▼▼▼

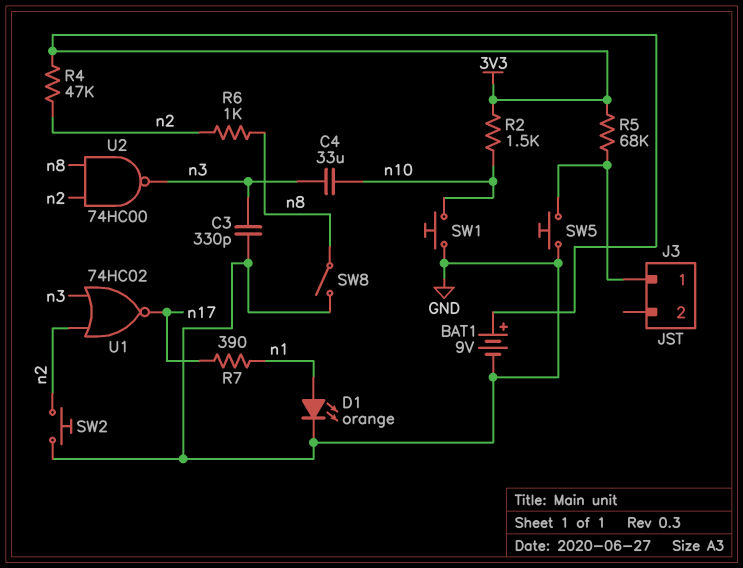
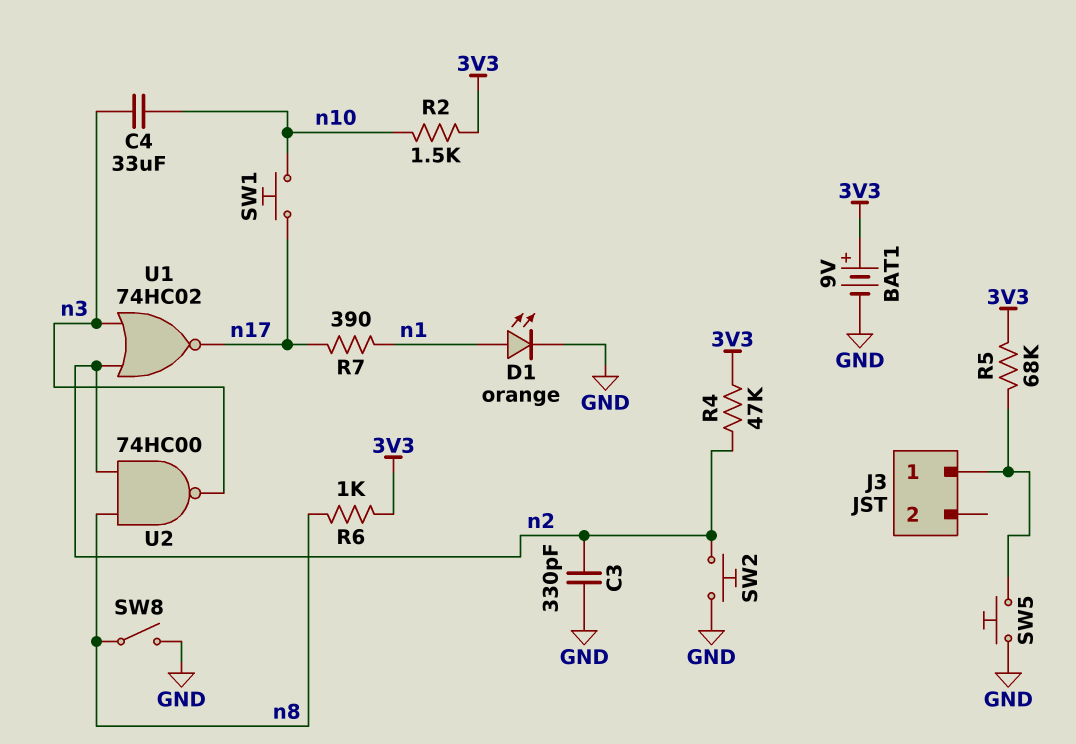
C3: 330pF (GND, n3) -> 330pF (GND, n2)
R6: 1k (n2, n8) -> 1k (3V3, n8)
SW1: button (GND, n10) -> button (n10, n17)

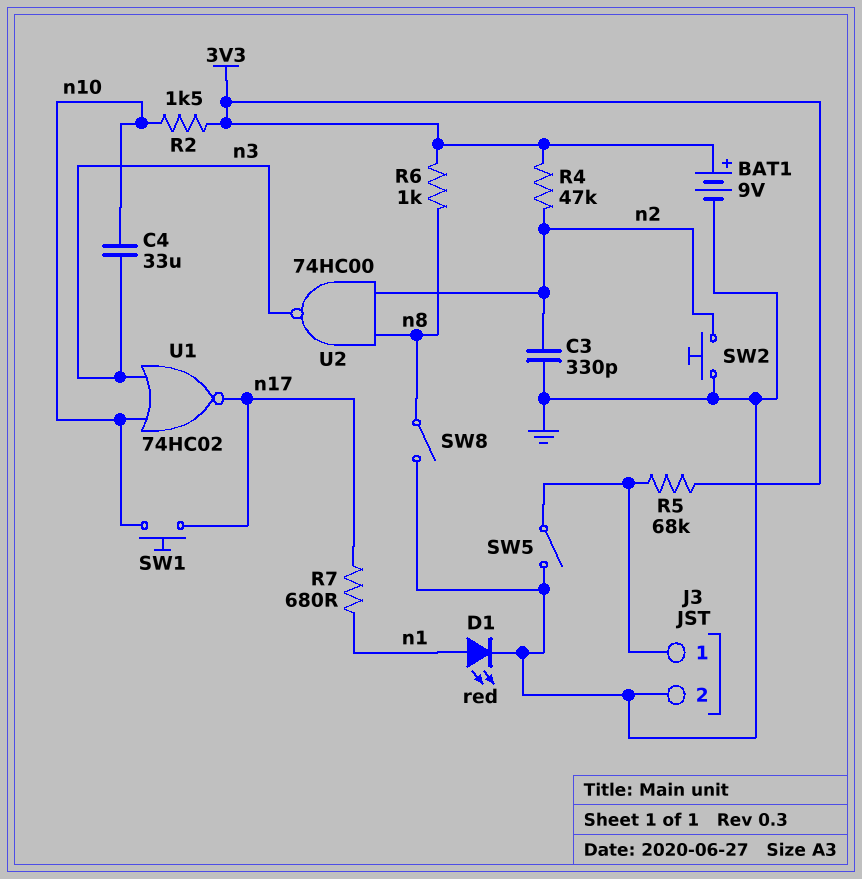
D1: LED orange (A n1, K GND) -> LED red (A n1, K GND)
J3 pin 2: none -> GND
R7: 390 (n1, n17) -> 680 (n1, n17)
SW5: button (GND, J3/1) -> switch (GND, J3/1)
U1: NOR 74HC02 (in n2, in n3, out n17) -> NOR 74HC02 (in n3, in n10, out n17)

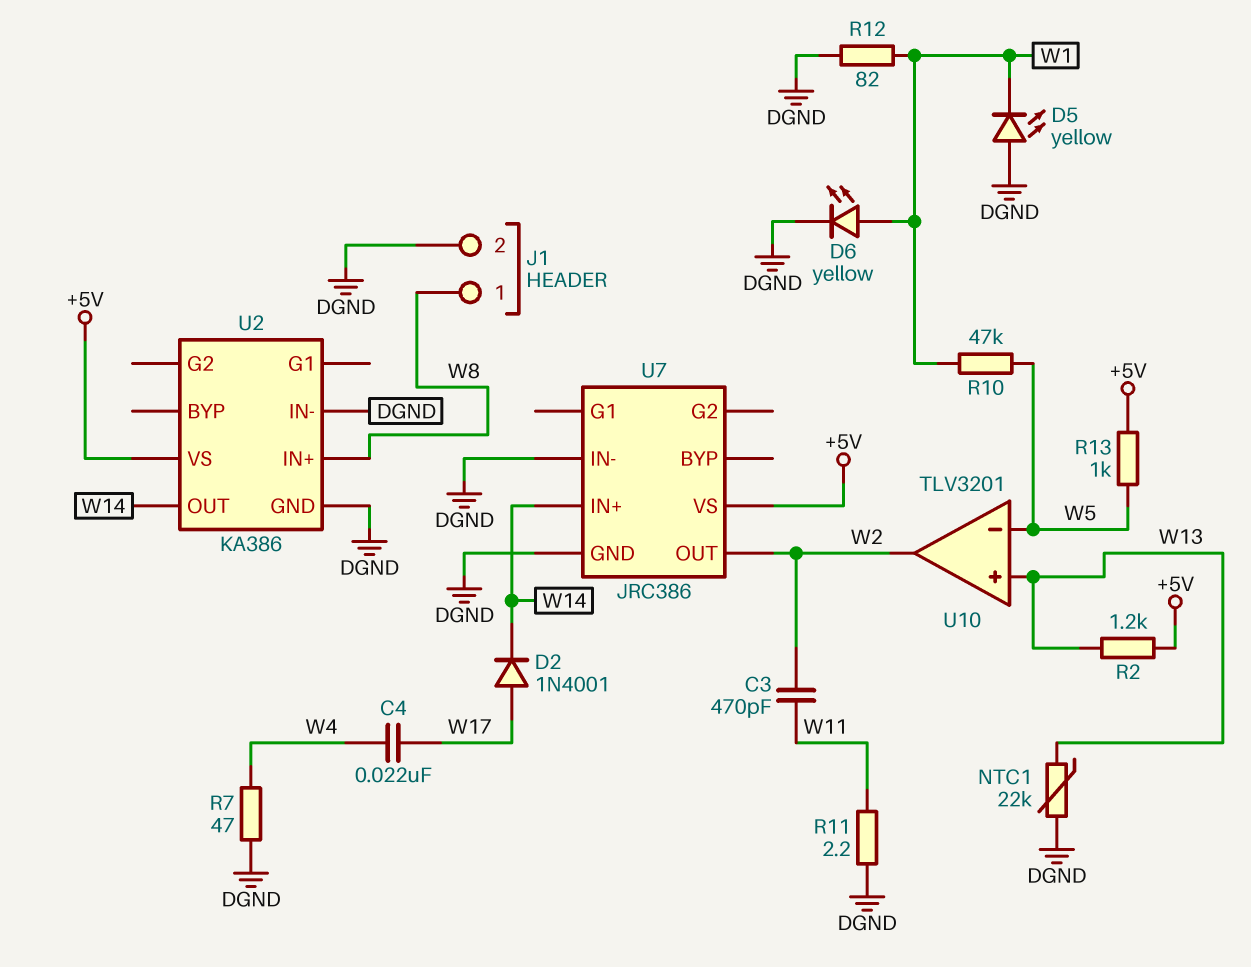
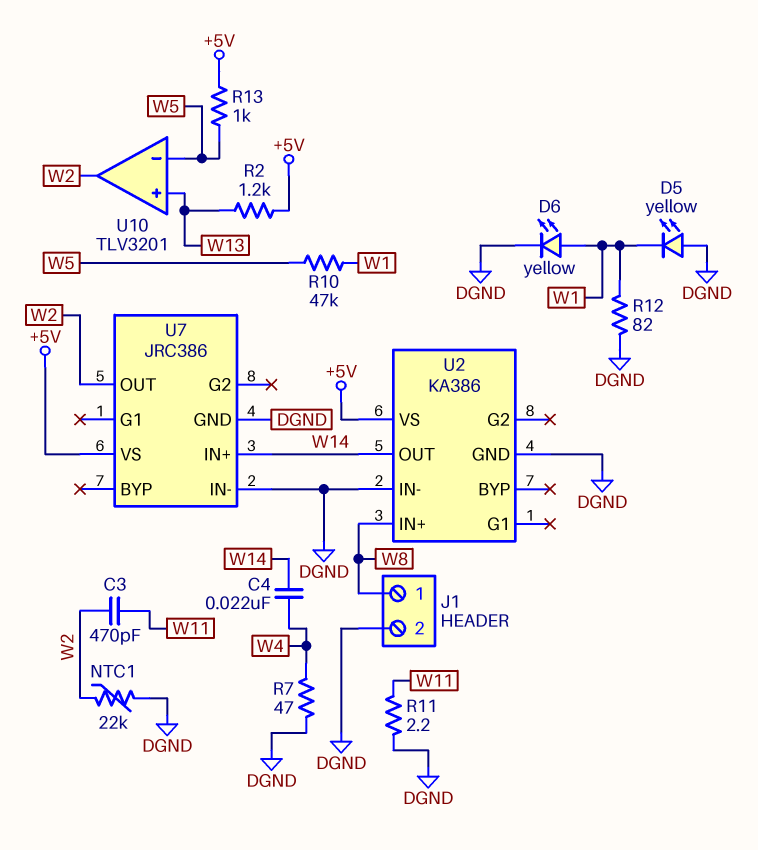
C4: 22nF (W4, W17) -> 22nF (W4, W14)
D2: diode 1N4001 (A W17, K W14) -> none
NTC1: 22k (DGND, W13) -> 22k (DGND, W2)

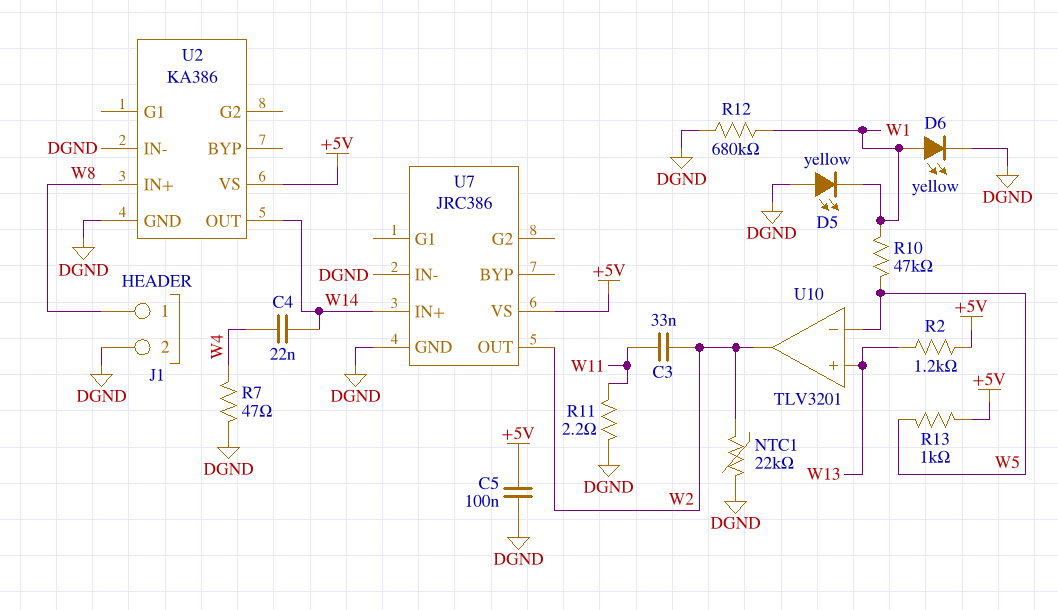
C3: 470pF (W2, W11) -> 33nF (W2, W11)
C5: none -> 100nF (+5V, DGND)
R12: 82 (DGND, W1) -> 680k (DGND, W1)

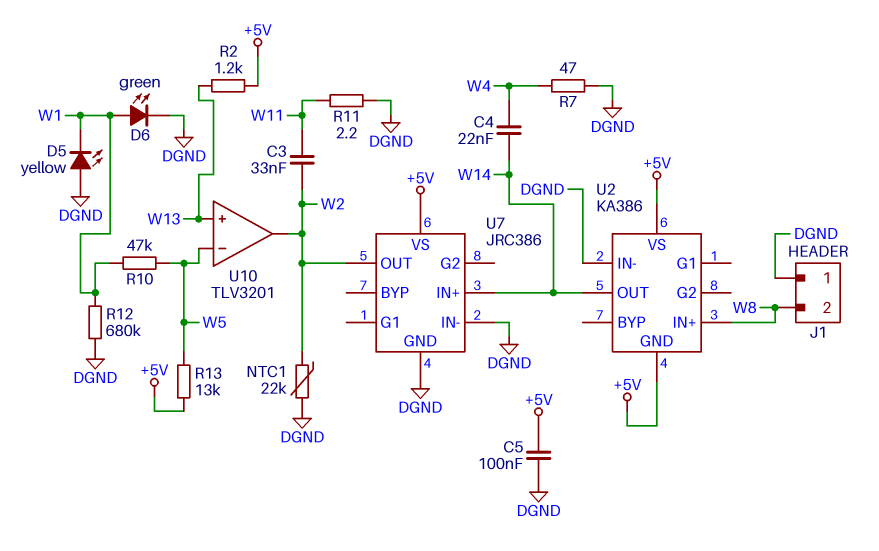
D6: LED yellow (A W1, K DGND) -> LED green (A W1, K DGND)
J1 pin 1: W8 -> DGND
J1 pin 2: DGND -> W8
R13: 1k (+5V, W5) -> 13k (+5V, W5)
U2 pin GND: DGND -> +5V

▲▲▲

▶ _What this task involves_
Leaving out the pictures, repeat all the entries exactly as they stand.

▶ _Answer space_
C3: 330pF (GND, n3) -> 330pF (GND, n2)
R6: 1k (n2, n8) -> 1k (3V3, n8)
SW1: button (GND, n10) -> button (n10, n17)

D1: LED orange (A n1, K GND) -> LED red (A n1, K GND)
J3 pin 2: none -> GND
R7: 390 (n1, n17) -> 680 (n1, n17)
SW5: button (GND, J3/1) -> switch (GND, J3/1)
U1: NOR 74HC02 (in n2, in n3, out n17) -> NOR 74HC02 (in n3, in n10, out n17)

C4: 22nF (W4, W17) -> 22nF (W4, W14)
D2: diode 1N4001 (A W17, K W14) -> none
NTC1: 22k (DGND, W13) -> 22k (DGND, W2)

C3: 470pF (W2, W11) -> 33nF (W2, W11)
C5: none -> 100nF (+5V, DGND)
R12: 82 (DGND, W1) -> 680k (DGND, W1)

D6: LED yellow (A W1, K DGND) -> LED green (A W1, K DGND)
J1 pin 1: W8 -> DGND
J1 pin 2: DGND -> W8
R13: 1k (+5V, W5) -> 13k (+5V, W5)
U2 pin GND: DGND -> +5V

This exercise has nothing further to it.